Exercise description >>
Pictures are to be left out, and every entry repeated exactly.
-------- Supplied records
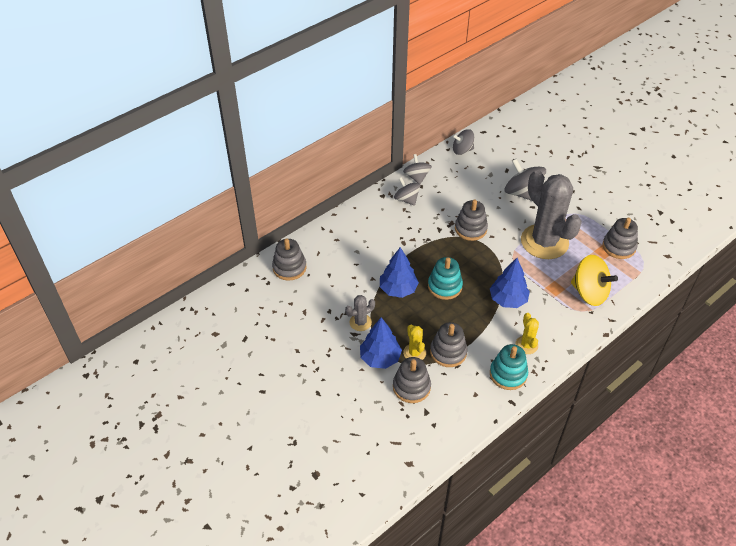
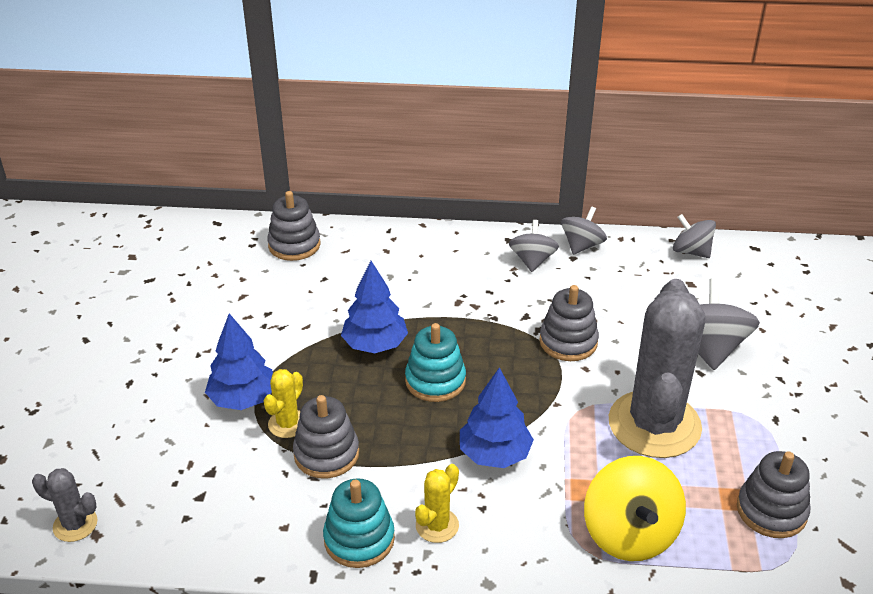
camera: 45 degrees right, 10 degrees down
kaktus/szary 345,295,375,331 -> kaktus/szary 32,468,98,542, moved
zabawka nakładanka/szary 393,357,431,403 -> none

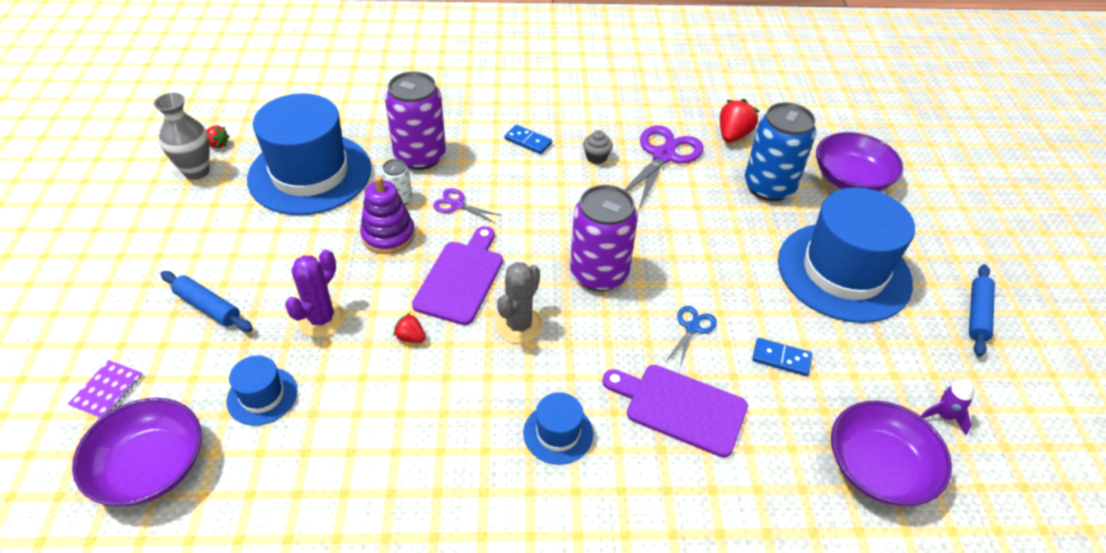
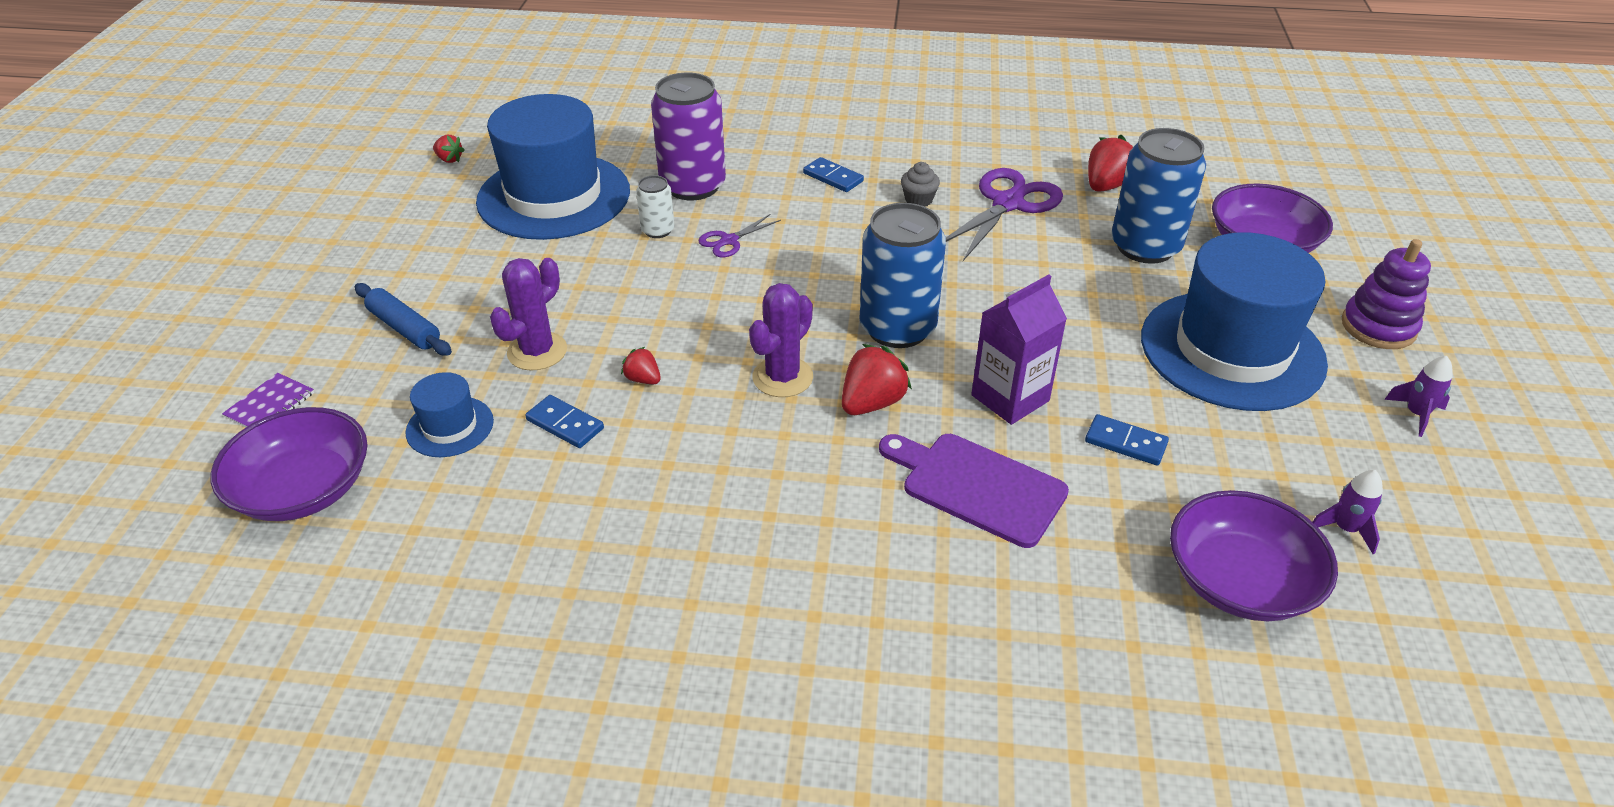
camera: 10 degrees right, 5 degrees down
wazon/szary 154,93,210,180 -> none
zabawka nakładanka/fioletowy 360,176,415,254 -> zabawka nakładanka/fioletowy 1342,239,1431,349, moved
deska do krojenia/fioletowy 412,226,503,325 -> none
nożyczki/fioletowy 433,188,502,223 -> nożyczki/fioletowy 698,214,781,257, 75 degrees counterclockwise
kaktus/szary 496,262,543,344 -> kaktus/fioletowy 749,283,813,397
kapelusz/niebieski 523,392,593,465 -> none
puszka/fioletowy 570,185,638,291 -> puszka/niebieski 860,203,946,348
nożyczki/niebieski 666,306,717,367 -> karton mleka/fioletowy 971,274,1067,425
wałek do ciasta/niebieski 969,264,995,357 -> rakieta/fioletowy 1384,356,1453,437
none -> kostka domina/niebieski 525,395,604,448
none -> truskawka/czerwony 842,344,912,415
----------------
Solution for this exercise >>
camera: 45 degrees right, 10 degrees down
kaktus/szary 345,295,375,331 -> kaktus/szary 32,468,98,542, moved
zabawka nakładanka/szary 393,357,431,403 -> none

camera: 10 degrees right, 5 degrees down
wazon/szary 154,93,210,180 -> none
zabawka nakładanka/fioletowy 360,176,415,254 -> zabawka nakładanka/fioletowy 1342,239,1431,349, moved
deska do krojenia/fioletowy 412,226,503,325 -> none
nożyczki/fioletowy 433,188,502,223 -> nożyczki/fioletowy 698,214,781,257, 75 degrees counterclockwise
kaktus/szary 496,262,543,344 -> kaktus/fioletowy 749,283,813,397
kapelusz/niebieski 523,392,593,465 -> none
puszka/fioletowy 570,185,638,291 -> puszka/niebieski 860,203,946,348
nożyczki/niebieski 666,306,717,367 -> karton mleka/fioletowy 971,274,1067,425
wałek do ciasta/niebieski 969,264,995,357 -> rakieta/fioletowy 1384,356,1453,437
none -> kostka domina/niebieski 525,395,604,448
none -> truskawka/czerwony 842,344,912,415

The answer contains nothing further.